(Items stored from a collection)
+++
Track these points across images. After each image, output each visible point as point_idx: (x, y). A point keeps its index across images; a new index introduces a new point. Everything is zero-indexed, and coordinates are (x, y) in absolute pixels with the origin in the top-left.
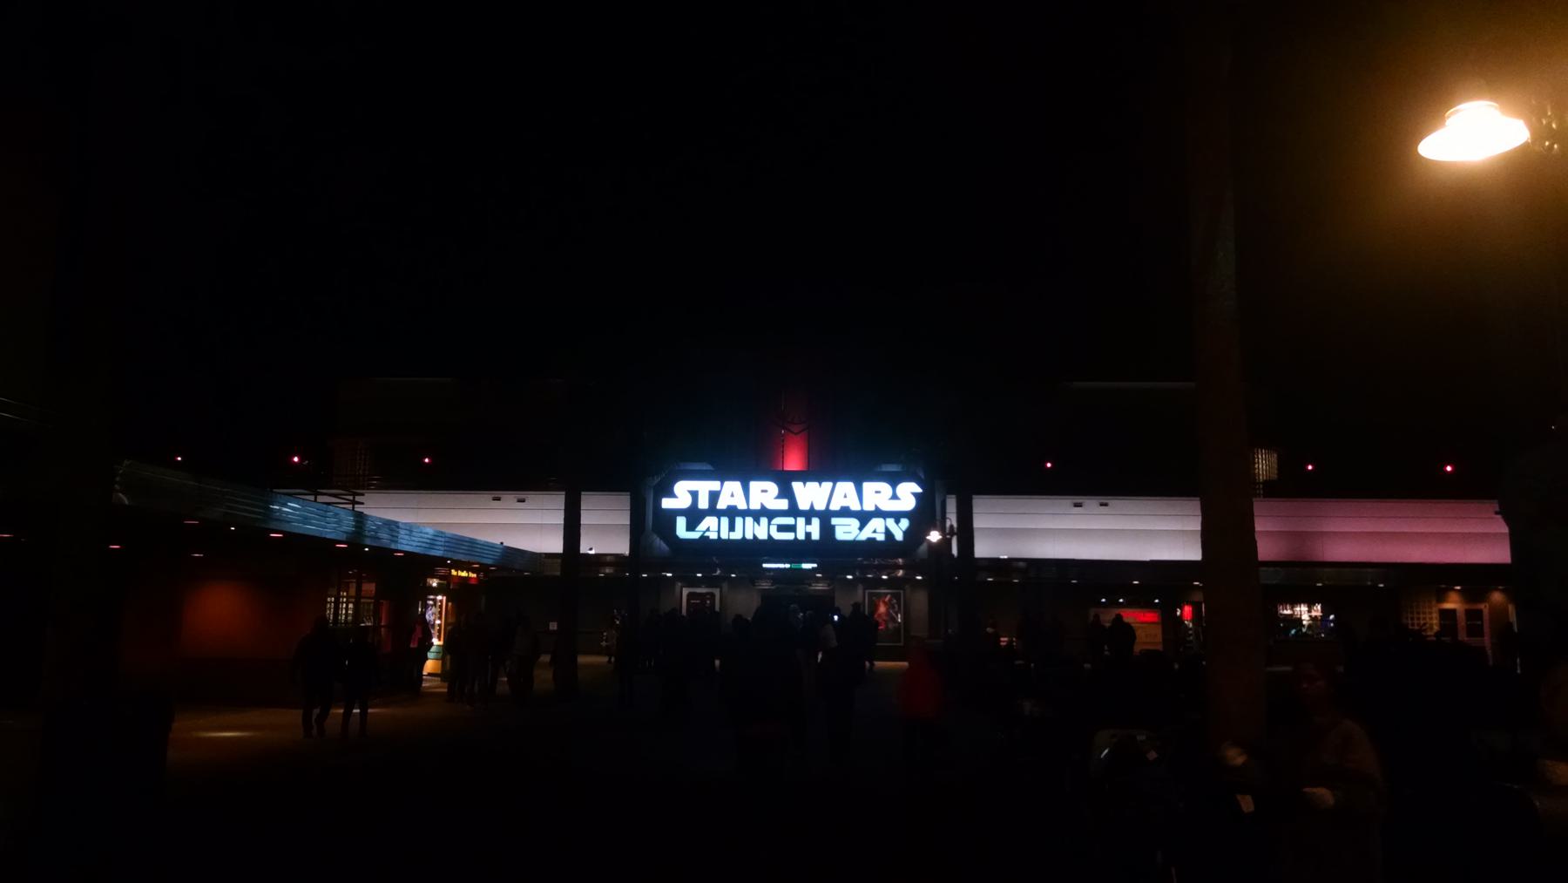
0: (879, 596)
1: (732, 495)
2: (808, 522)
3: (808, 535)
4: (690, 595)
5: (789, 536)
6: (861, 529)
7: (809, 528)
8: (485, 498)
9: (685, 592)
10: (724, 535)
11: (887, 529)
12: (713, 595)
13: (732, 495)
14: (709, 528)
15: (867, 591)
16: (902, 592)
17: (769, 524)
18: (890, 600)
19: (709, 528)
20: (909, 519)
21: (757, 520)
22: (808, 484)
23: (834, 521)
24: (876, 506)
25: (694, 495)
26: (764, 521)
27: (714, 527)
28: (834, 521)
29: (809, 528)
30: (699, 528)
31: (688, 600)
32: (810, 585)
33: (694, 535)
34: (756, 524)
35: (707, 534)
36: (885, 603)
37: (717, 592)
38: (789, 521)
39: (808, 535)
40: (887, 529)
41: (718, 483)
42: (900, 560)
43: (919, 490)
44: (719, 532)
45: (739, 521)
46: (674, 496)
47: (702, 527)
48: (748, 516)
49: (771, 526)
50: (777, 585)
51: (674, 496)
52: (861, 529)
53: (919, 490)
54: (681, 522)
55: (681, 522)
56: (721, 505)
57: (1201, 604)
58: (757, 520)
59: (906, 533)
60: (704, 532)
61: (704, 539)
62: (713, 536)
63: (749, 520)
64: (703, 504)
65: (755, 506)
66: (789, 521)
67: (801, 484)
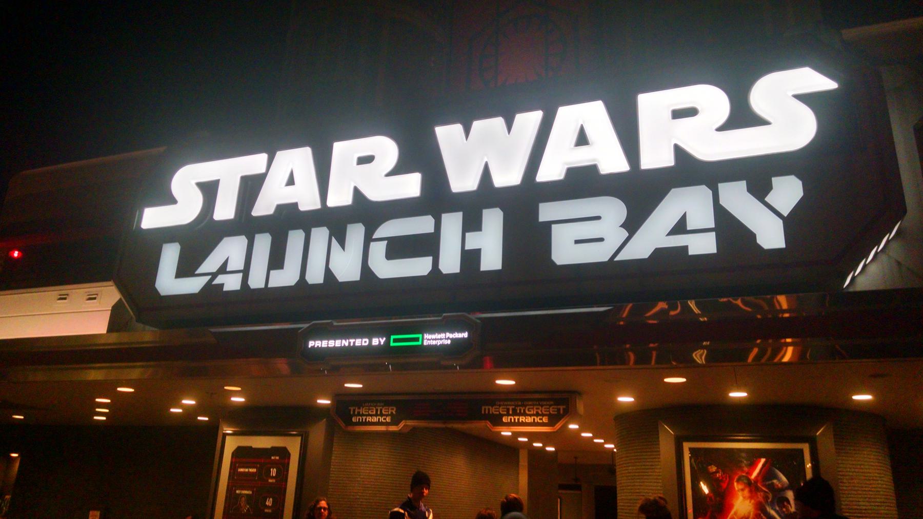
0: (730, 460)
1: (291, 182)
2: (472, 224)
3: (471, 258)
4: (241, 454)
5: (419, 267)
6: (632, 225)
7: (474, 241)
8: (51, 294)
9: (231, 445)
10: (257, 281)
11: (721, 214)
12: (284, 453)
13: (291, 182)
14: (225, 264)
15: (687, 446)
16: (806, 448)
17: (369, 239)
18: (767, 475)
19: (225, 264)
20: (791, 489)
21: (339, 235)
22: (478, 125)
23: (547, 212)
24: (678, 149)
25: (209, 190)
26: (356, 233)
27: (237, 262)
28: (547, 212)
29: (474, 241)
30: (202, 269)
31: (233, 467)
32: (497, 420)
33: (192, 285)
34: (334, 242)
35: (219, 280)
36: (752, 487)
37: (293, 446)
38: (422, 225)
39: (471, 258)
40: (721, 214)
41: (263, 157)
42: (783, 301)
43: (825, 84)
44: (246, 272)
45: (295, 239)
46: (173, 201)
47: (210, 264)
48: (319, 224)
49: (372, 244)
50: (410, 423)
51: (173, 201)
52: (632, 225)
53: (825, 84)
54: (170, 255)
55: (170, 255)
56: (264, 207)
57: (760, 515)
58: (339, 235)
59: (791, 223)
60: (214, 275)
61: (212, 290)
62: (231, 283)
63: (320, 235)
64: (225, 210)
65: (340, 197)
66: (422, 225)
67: (458, 128)
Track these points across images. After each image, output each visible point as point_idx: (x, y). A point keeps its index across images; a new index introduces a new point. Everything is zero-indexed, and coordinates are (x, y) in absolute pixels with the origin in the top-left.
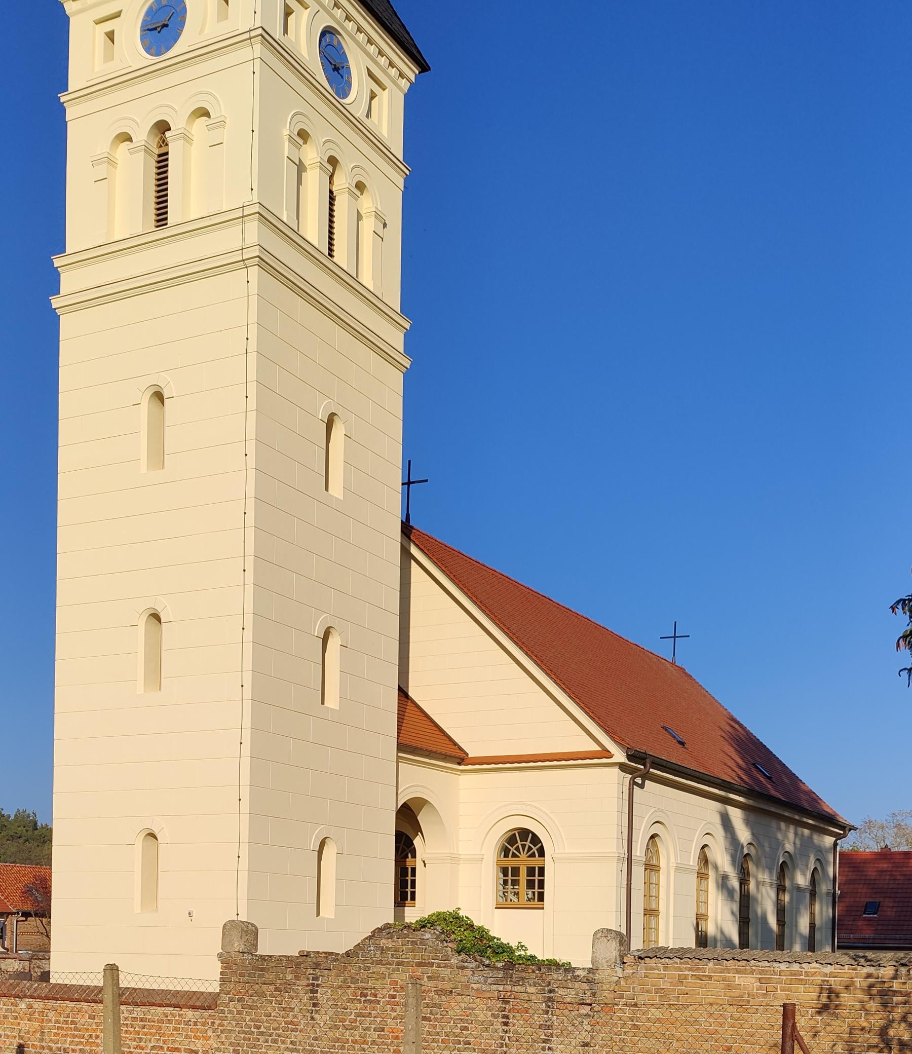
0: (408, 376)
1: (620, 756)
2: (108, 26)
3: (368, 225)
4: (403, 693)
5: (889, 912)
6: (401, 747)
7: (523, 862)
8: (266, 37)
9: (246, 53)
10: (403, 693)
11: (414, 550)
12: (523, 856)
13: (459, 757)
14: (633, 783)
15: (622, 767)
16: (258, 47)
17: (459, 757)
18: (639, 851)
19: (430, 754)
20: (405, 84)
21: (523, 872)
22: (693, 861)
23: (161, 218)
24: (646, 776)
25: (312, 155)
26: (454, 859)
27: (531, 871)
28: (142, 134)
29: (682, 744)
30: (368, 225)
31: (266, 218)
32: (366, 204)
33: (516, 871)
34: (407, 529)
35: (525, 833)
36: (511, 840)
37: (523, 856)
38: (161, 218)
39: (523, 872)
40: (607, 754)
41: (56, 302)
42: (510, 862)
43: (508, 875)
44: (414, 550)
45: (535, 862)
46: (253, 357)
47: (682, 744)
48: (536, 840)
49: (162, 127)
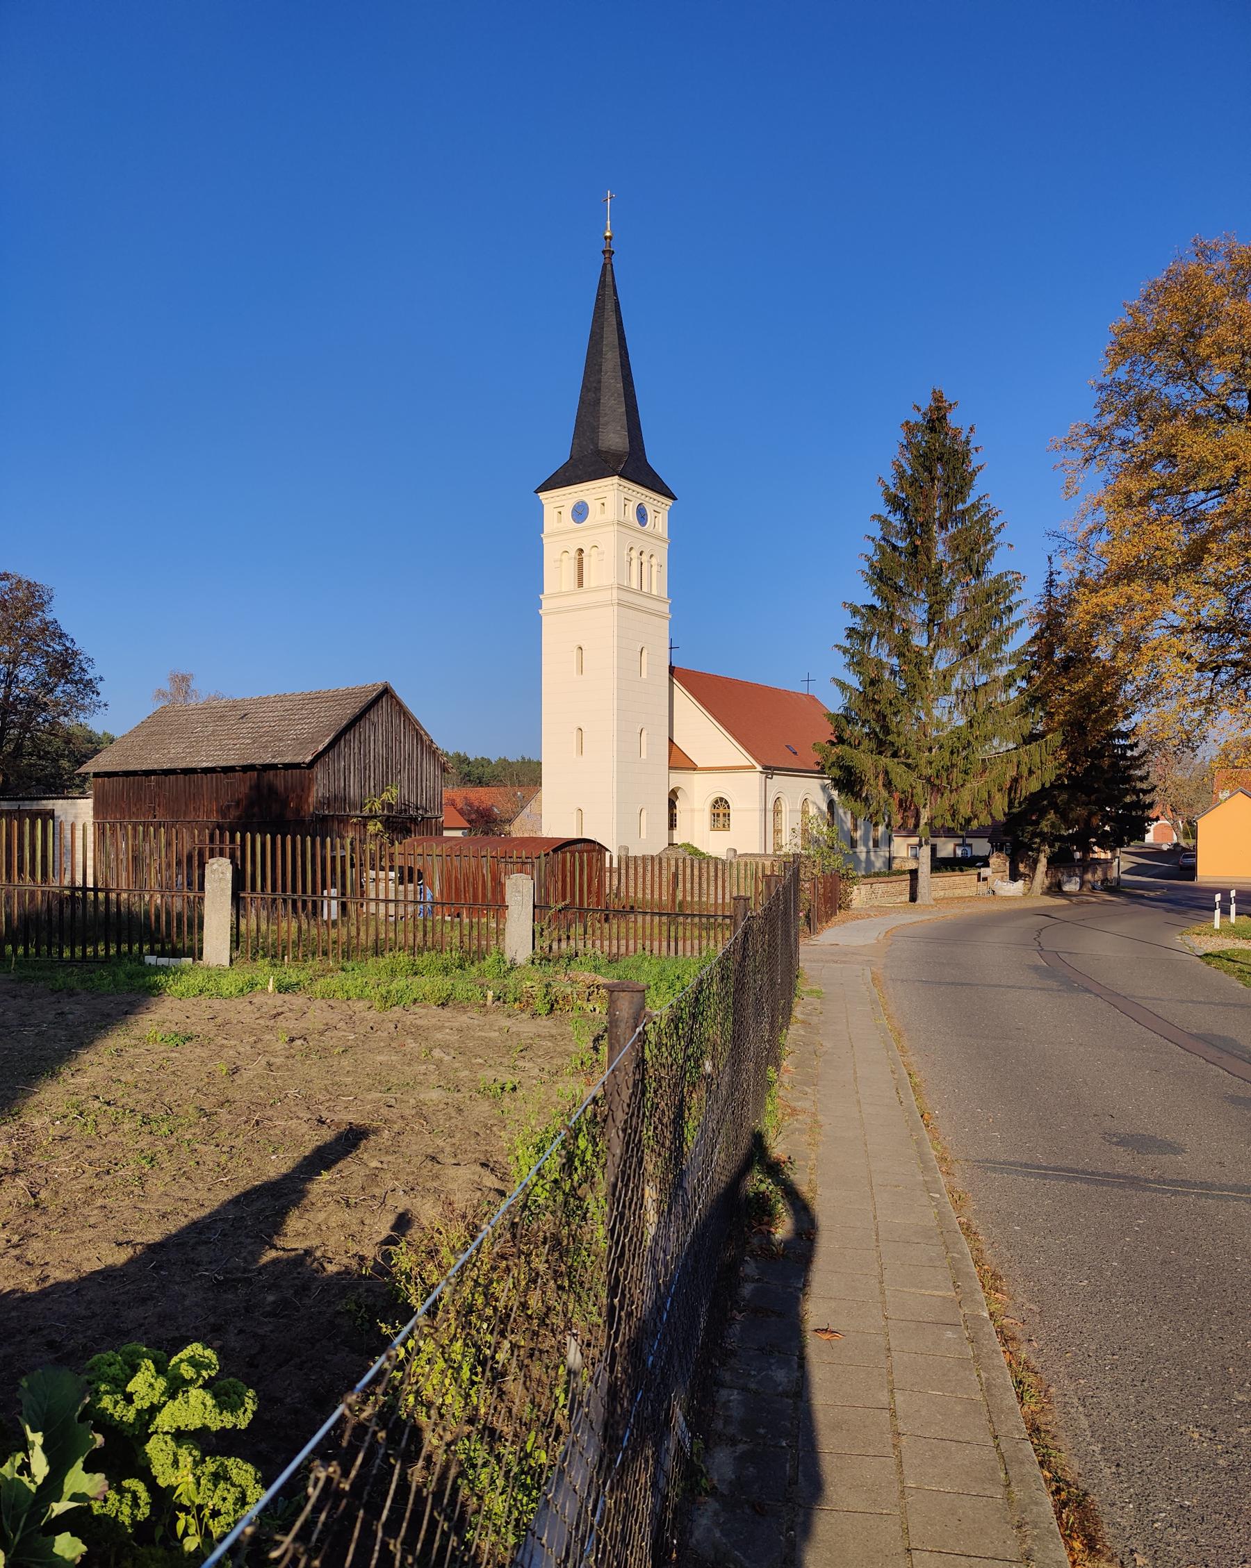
0: (671, 621)
1: (759, 768)
2: (559, 510)
3: (655, 569)
4: (671, 740)
5: (316, 932)
6: (670, 768)
7: (721, 811)
8: (619, 523)
9: (611, 528)
10: (671, 740)
11: (675, 681)
12: (721, 808)
13: (694, 768)
14: (767, 777)
15: (761, 772)
16: (616, 526)
17: (694, 768)
18: (770, 806)
19: (682, 769)
20: (668, 508)
21: (721, 815)
22: (799, 807)
23: (580, 584)
24: (773, 774)
25: (635, 554)
26: (692, 810)
27: (724, 815)
28: (573, 553)
29: (795, 753)
30: (655, 569)
31: (620, 588)
32: (654, 560)
33: (718, 815)
34: (672, 670)
35: (722, 799)
36: (716, 802)
37: (721, 808)
38: (580, 584)
39: (721, 815)
40: (754, 767)
41: (541, 612)
42: (716, 811)
43: (716, 816)
44: (675, 681)
45: (726, 811)
46: (615, 637)
47: (795, 753)
48: (726, 802)
49: (581, 551)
+++
Problem to work on
Return every line of the material above verbatim, leaving out the pictures.

Task output
Track these points across images. After each image, output each visible point as point_idx: (x, y). A point keeps its index across images; a new index introduces a new point. Everything is zero-indexed, and coordinates are (x, y) in absolute pixels with the origin in the top-left.
0: (879, 596)
1: (732, 495)
2: (808, 522)
3: (808, 535)
4: (690, 595)
5: (789, 536)
6: (861, 529)
7: (809, 528)
8: (485, 498)
9: (685, 592)
10: (724, 535)
11: (887, 529)
12: (713, 595)
13: (732, 495)
14: (709, 528)
15: (867, 591)
16: (902, 592)
17: (769, 524)
18: (890, 600)
19: (709, 528)
20: (909, 519)
21: (757, 520)
22: (808, 484)
23: (834, 521)
24: (876, 506)
25: (694, 495)
26: (764, 521)
27: (714, 527)
28: (834, 521)
29: (809, 528)
30: (699, 528)
31: (688, 600)
32: (810, 585)
33: (694, 535)
34: (756, 524)
35: (707, 534)
36: (885, 603)
37: (717, 592)
38: (789, 521)
39: (808, 535)
40: (887, 529)
41: (718, 483)
42: (900, 560)
43: (919, 490)
44: (719, 532)
45: (739, 521)
46: (674, 496)
47: (702, 527)
48: (748, 516)
49: (771, 526)
50: (777, 585)
51: (674, 496)
52: (861, 529)
53: (919, 490)
54: (681, 522)
55: (681, 522)
56: (721, 505)
57: (1201, 604)
58: (757, 520)
59: (906, 533)
60: (704, 532)
61: (704, 539)
62: (713, 536)
63: (749, 520)
64: (703, 504)
65: (755, 506)
66: (789, 521)
67: (801, 484)
0: (730, 460)
1: (291, 182)
2: (472, 224)
3: (471, 258)
4: (241, 454)
5: (419, 267)
6: (632, 225)
7: (474, 241)
8: (51, 294)
9: (231, 445)
10: (257, 281)
11: (721, 214)
12: (284, 453)
13: (291, 182)
14: (225, 264)
15: (687, 446)
16: (806, 448)
17: (369, 239)
18: (767, 475)
19: (225, 264)
20: (791, 489)
21: (339, 235)
22: (478, 125)
23: (547, 212)
24: (678, 149)
25: (209, 190)
26: (356, 233)
27: (237, 262)
28: (547, 212)
29: (474, 241)
30: (202, 269)
31: (233, 467)
32: (497, 420)
33: (192, 285)
34: (334, 242)
35: (219, 280)
36: (752, 487)
37: (293, 446)
38: (422, 225)
39: (471, 258)
40: (721, 214)
41: (263, 157)
42: (783, 301)
43: (825, 84)
44: (246, 272)
45: (295, 239)
46: (173, 201)
47: (210, 264)
48: (319, 224)
49: (372, 244)
50: (410, 423)
51: (173, 201)
52: (632, 225)
53: (825, 84)
54: (170, 255)
55: (170, 255)
56: (264, 207)
57: (760, 515)
58: (339, 235)
59: (791, 223)
60: (214, 275)
61: (212, 290)
62: (231, 283)
63: (320, 235)
64: (225, 210)
65: (340, 197)
66: (422, 225)
67: (458, 128)
Track these points across images. After each image, output each visible point as point_idx: (x, y). A point keeps its index across images; a new index introduces a new point. Everything is zero-indexed, and coordinates are (x, y) in absolute pixels with the origin in the top-left.
0: (408, 376)
1: (620, 756)
2: (108, 26)
3: (368, 225)
4: (403, 693)
5: (889, 912)
6: (401, 747)
7: (523, 862)
8: (266, 37)
9: (246, 53)
10: (403, 693)
11: (414, 550)
12: (523, 856)
13: (459, 757)
14: (633, 783)
15: (622, 767)
16: (258, 47)
17: (459, 757)
18: (639, 851)
19: (430, 754)
20: (405, 84)
21: (523, 872)
22: (693, 861)
23: (161, 218)
24: (646, 776)
25: (312, 155)
26: (454, 859)
27: (531, 871)
28: (142, 134)
29: (682, 744)
30: (368, 225)
31: (266, 218)
32: (366, 204)
33: (516, 871)
34: (407, 529)
35: (525, 833)
36: (511, 840)
37: (523, 856)
38: (161, 218)
39: (523, 872)
40: (607, 754)
41: (56, 302)
42: (510, 862)
43: (508, 875)
44: (414, 550)
45: (535, 862)
46: (253, 357)
47: (682, 744)
48: (536, 840)
49: (162, 127)
0: (671, 621)
1: (759, 768)
2: (559, 510)
3: (655, 569)
4: (671, 740)
5: (316, 932)
6: (670, 768)
7: (721, 811)
8: (619, 523)
9: (611, 528)
10: (671, 740)
11: (675, 681)
12: (721, 808)
13: (694, 768)
14: (767, 777)
15: (761, 772)
16: (616, 526)
17: (694, 768)
18: (770, 806)
19: (682, 769)
20: (668, 508)
21: (721, 815)
22: (799, 807)
23: (580, 584)
24: (773, 774)
25: (635, 554)
26: (692, 810)
27: (724, 815)
28: (573, 553)
29: (795, 753)
30: (655, 569)
31: (620, 588)
32: (654, 560)
33: (718, 815)
34: (672, 670)
35: (722, 799)
36: (716, 802)
37: (721, 808)
38: (580, 584)
39: (721, 815)
40: (754, 767)
41: (541, 612)
42: (716, 811)
43: (716, 816)
44: (675, 681)
45: (726, 811)
46: (615, 637)
47: (795, 753)
48: (726, 802)
49: (581, 551)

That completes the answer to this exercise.